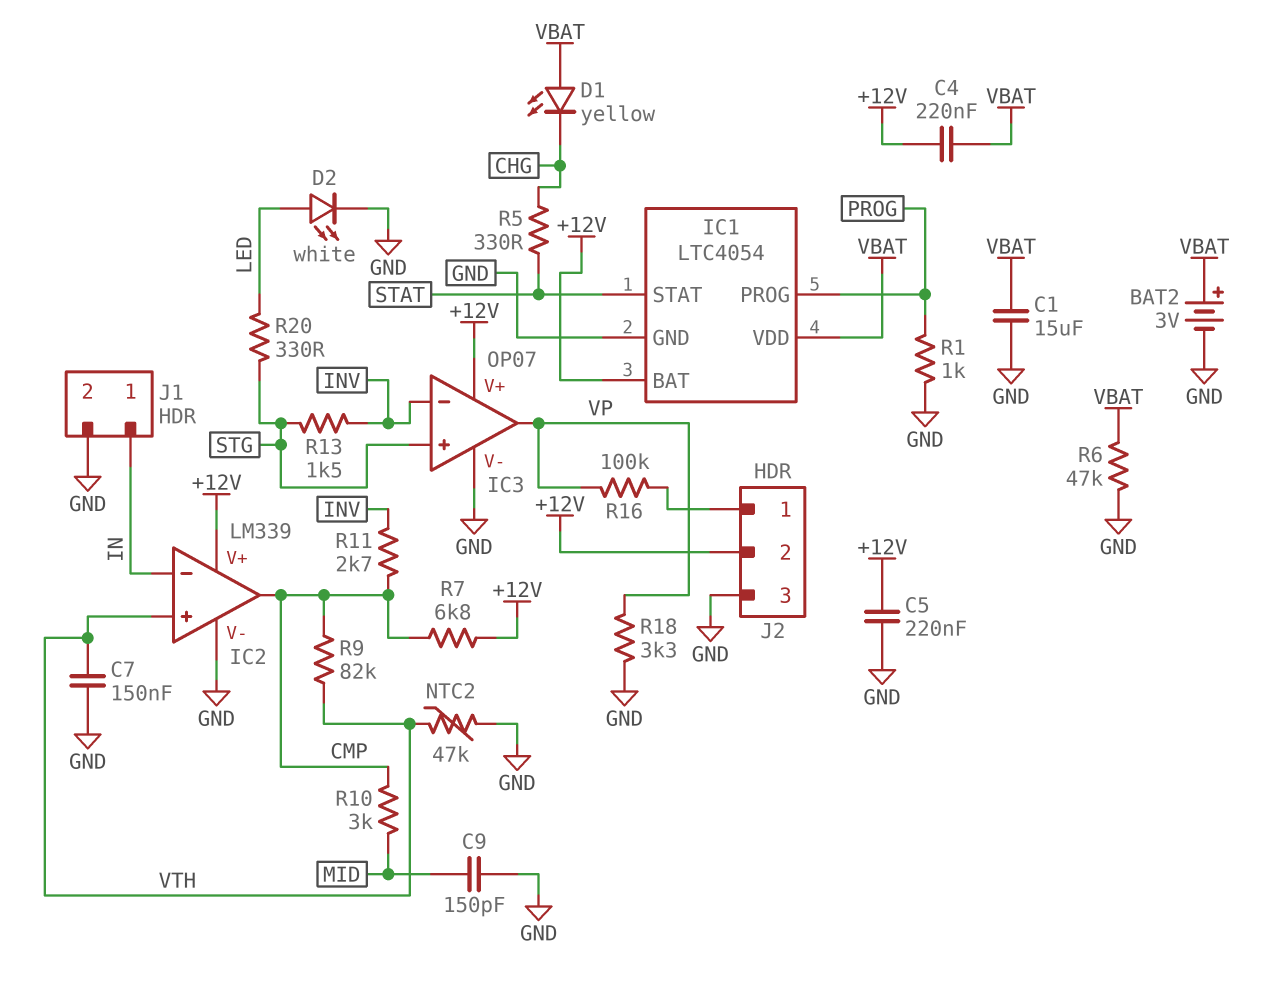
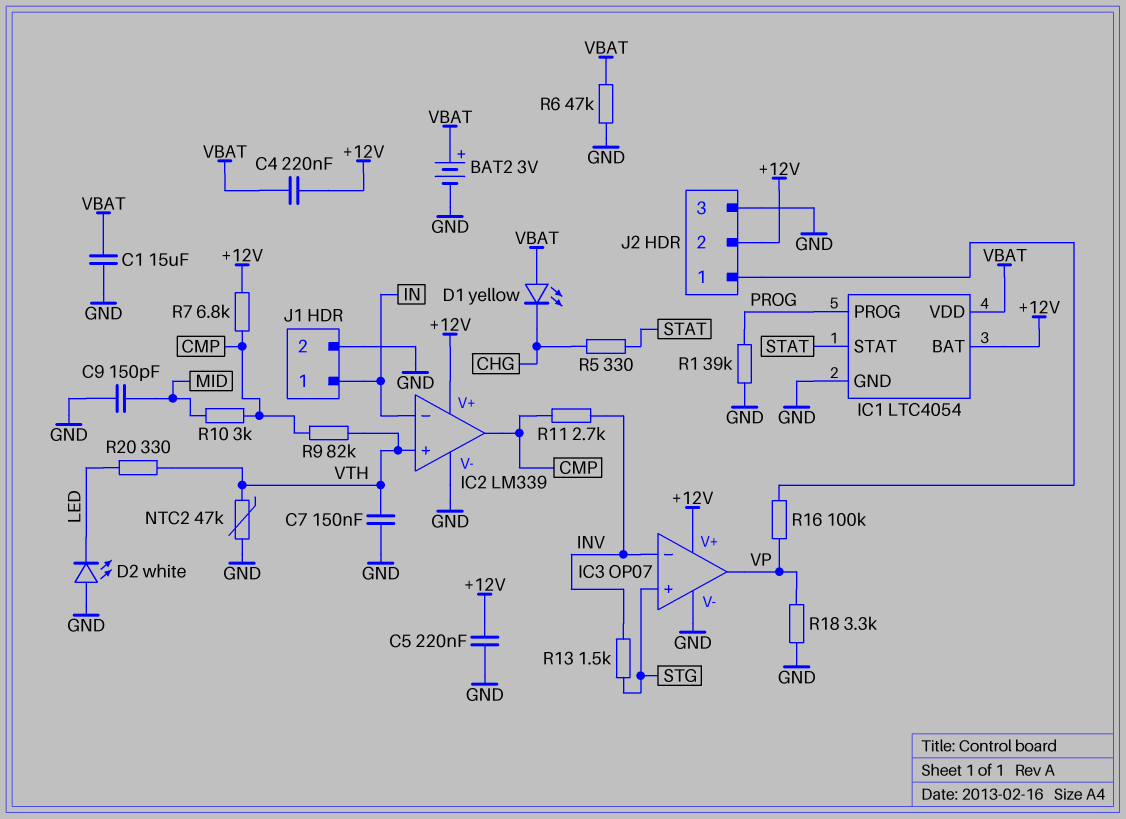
D2: LED white (A LED, K GND) -> LED white (A GND, K LED)
R1: 1k (GND, PROG) -> 39k (GND, PROG)
R20: 330 (LED, STG) -> 330 (LED, VTH)

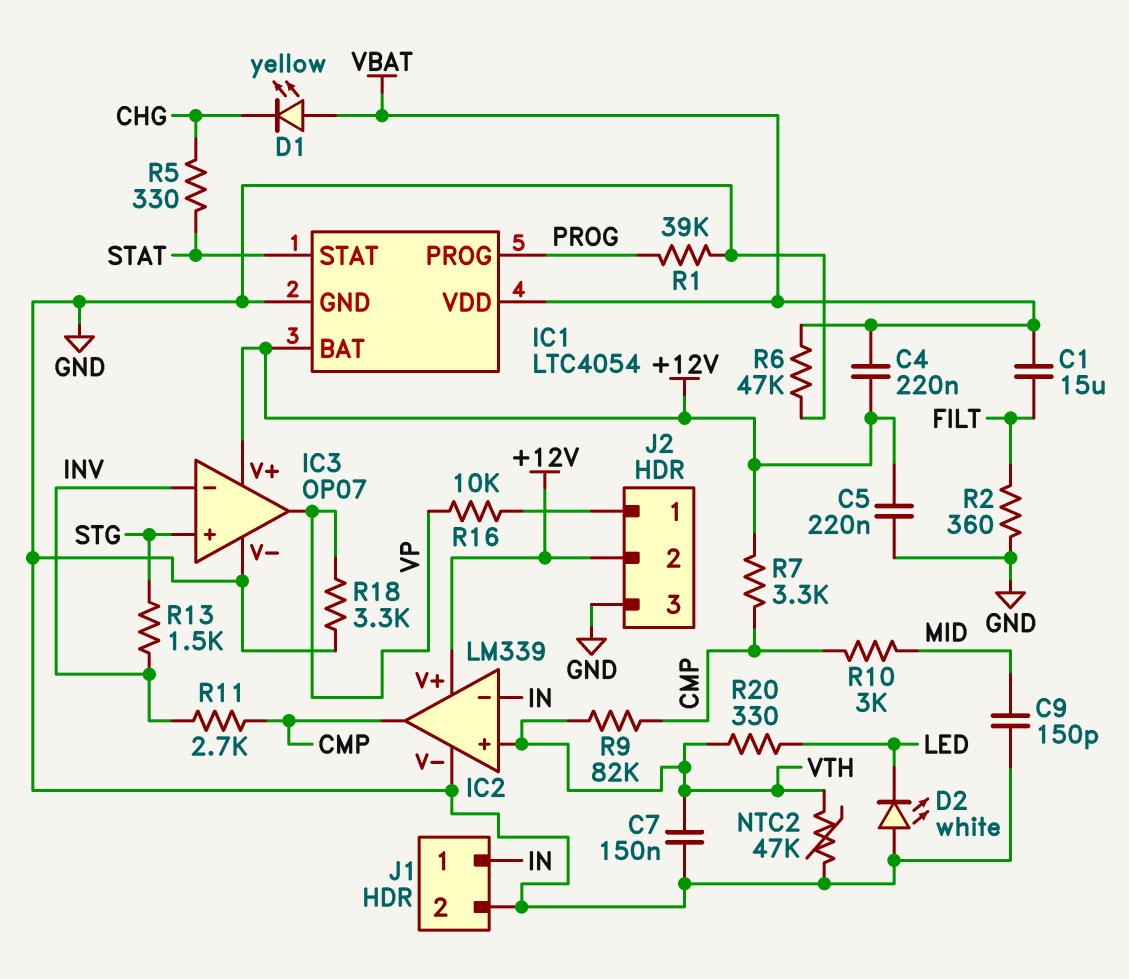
BAT2: 3V (plus VBAT, minus GND) -> none
C1: 15uF (GND, VBAT) -> 15uF (FILT, VBAT)
R2: none -> 360 (FILT, GND)
R7: 6.8k (+12V, CMP) -> 3.3k (+12V, CMP)
R16: 100k (J2/1, VP) -> 10k (J2/1, VP)

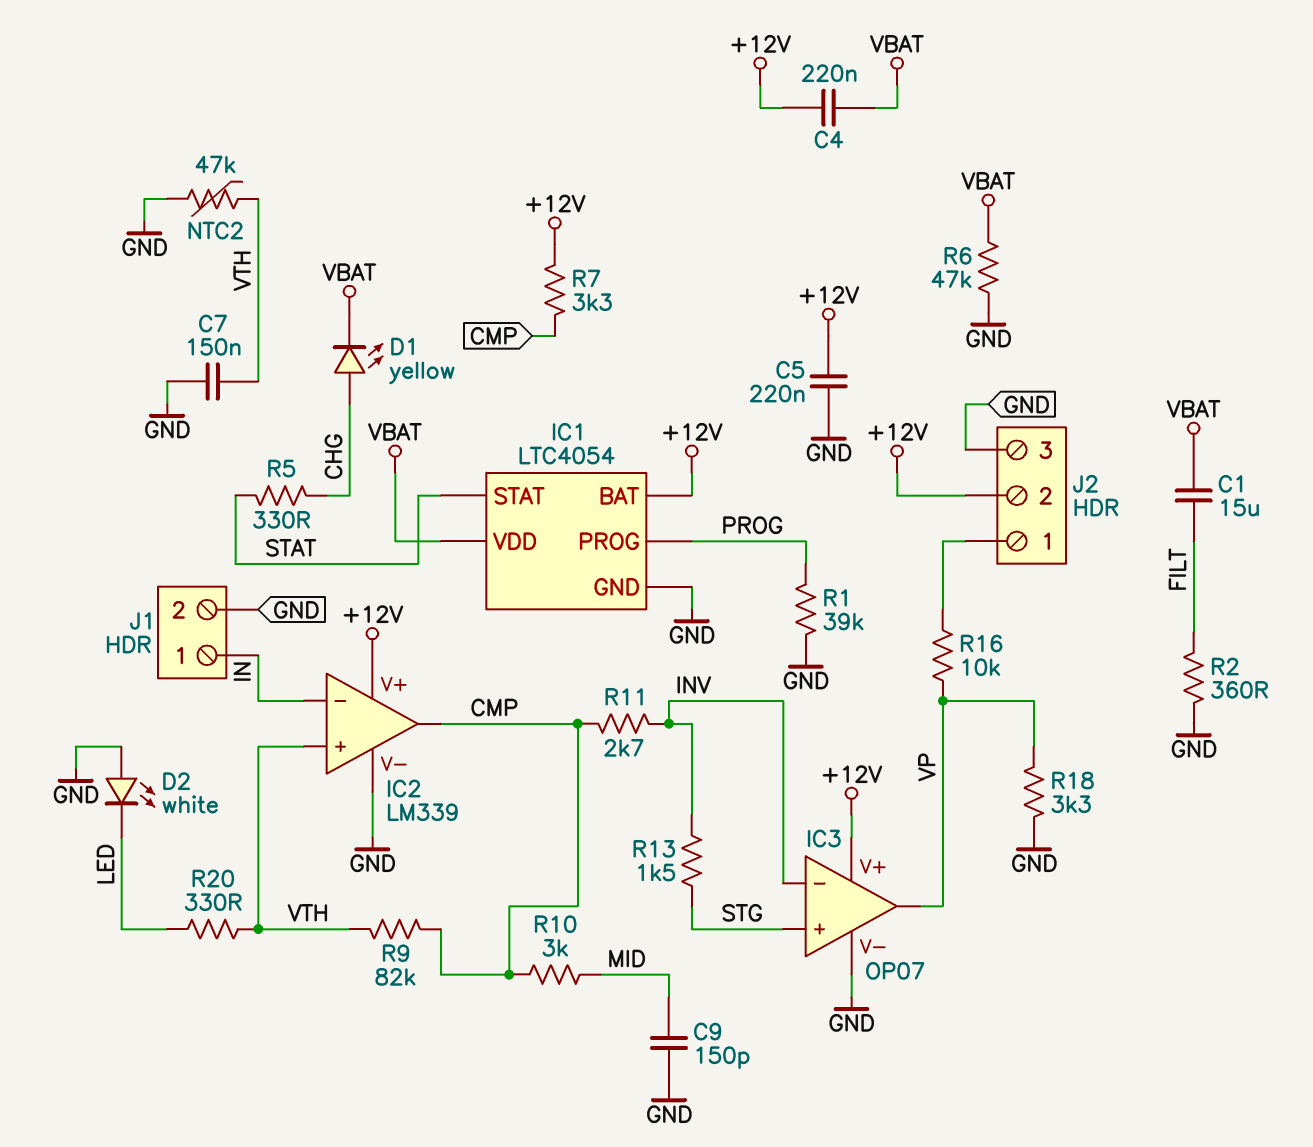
D1: LED yellow (A VBAT, K CHG) -> LED yellow (A CHG, K VBAT)

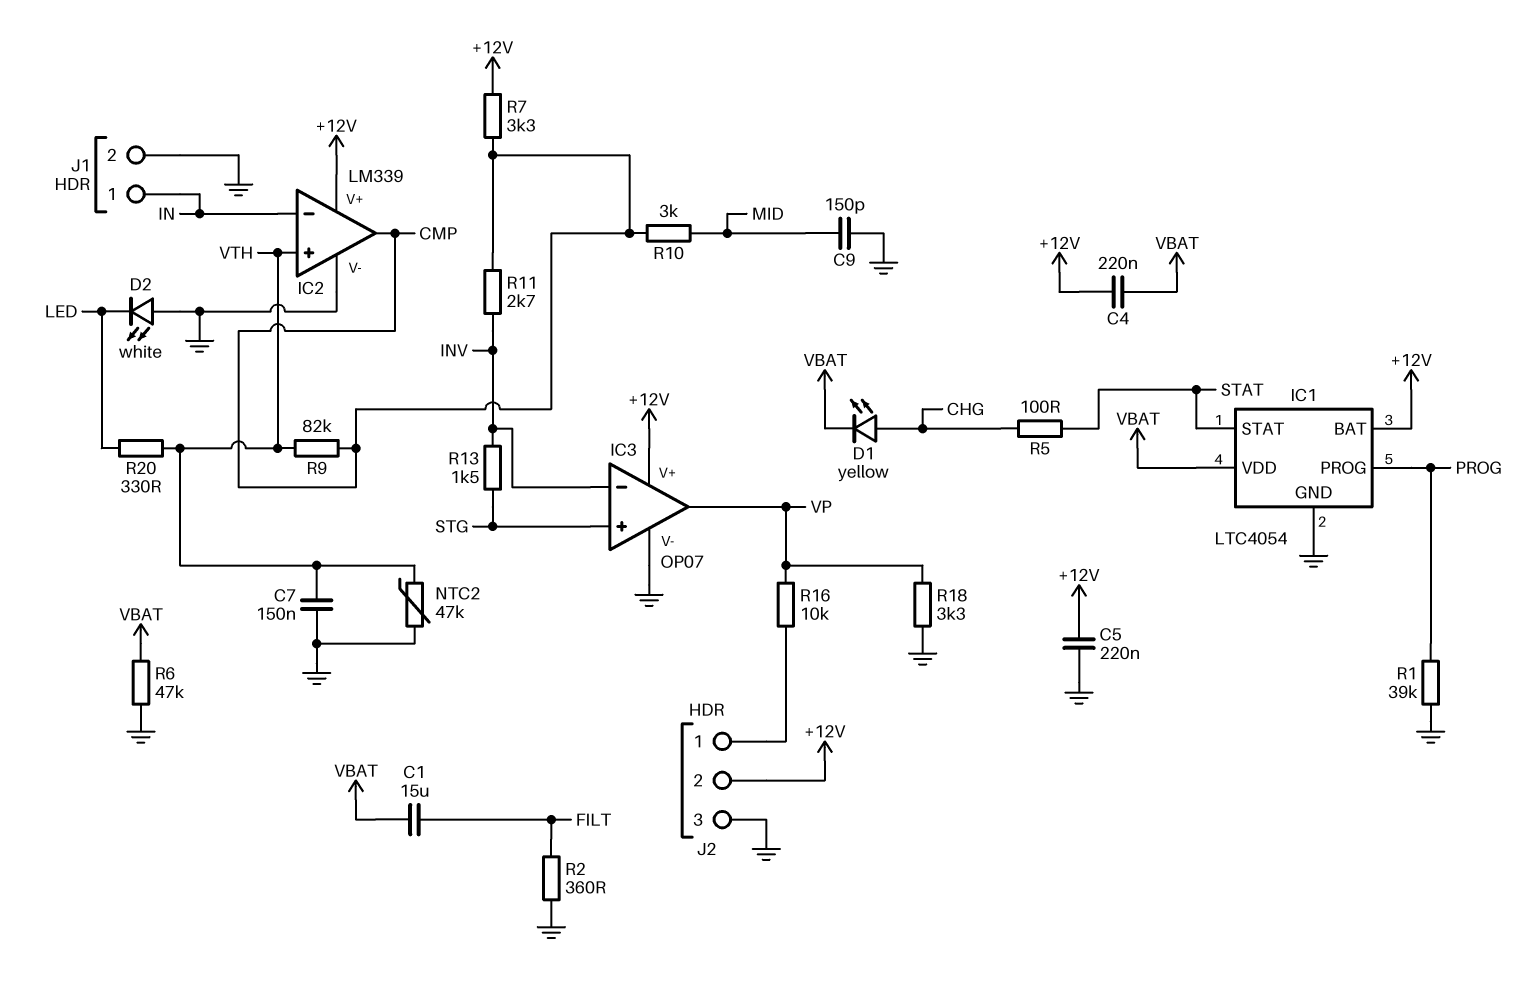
R5: 330 (CHG, STAT) -> 100 (CHG, STAT)

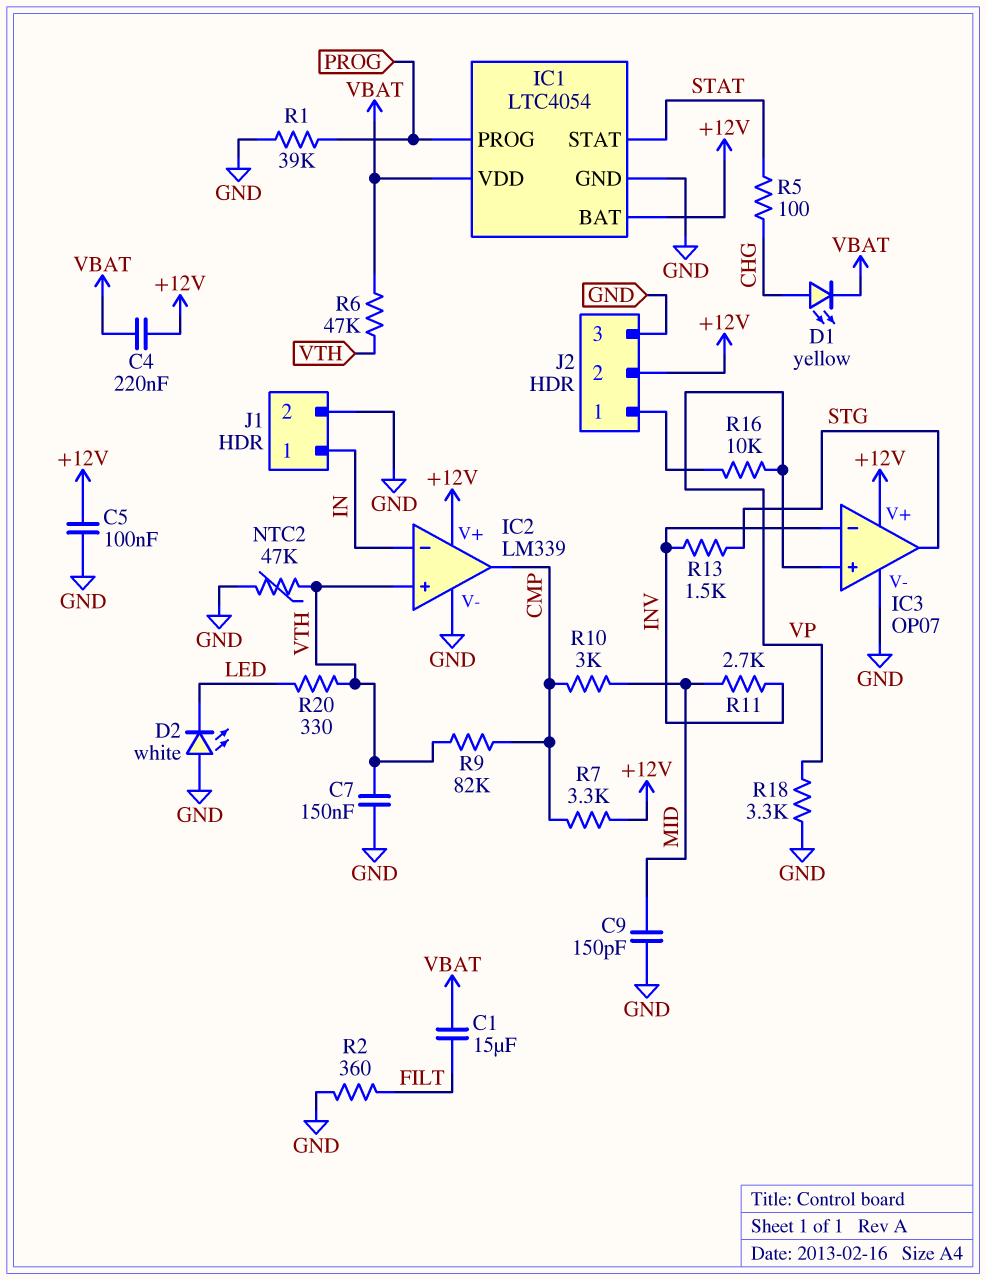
C5: 220nF (+12V, GND) -> 100nF (+12V, GND)
IC3 pin in+: STG -> VP
IC3 pin out: VP -> STG
R6: 47k (GND, VBAT) -> 47k (VBAT, VTH)
R11: 2.7k (CMP, INV) -> 2.7k (INV, MID)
• • • • • • •
• **What needs to be done**
The answer should contain nothing except the lines from the one with "IC3 pin out: VP -> STG" to the end of the material above, each given again exactly.

• **Written solution**
IC3 pin out: VP -> STG
R6: 47k (GND, VBAT) -> 47k (VBAT, VTH)
R11: 2.7k (CMP, INV) -> 2.7k (INV, MID)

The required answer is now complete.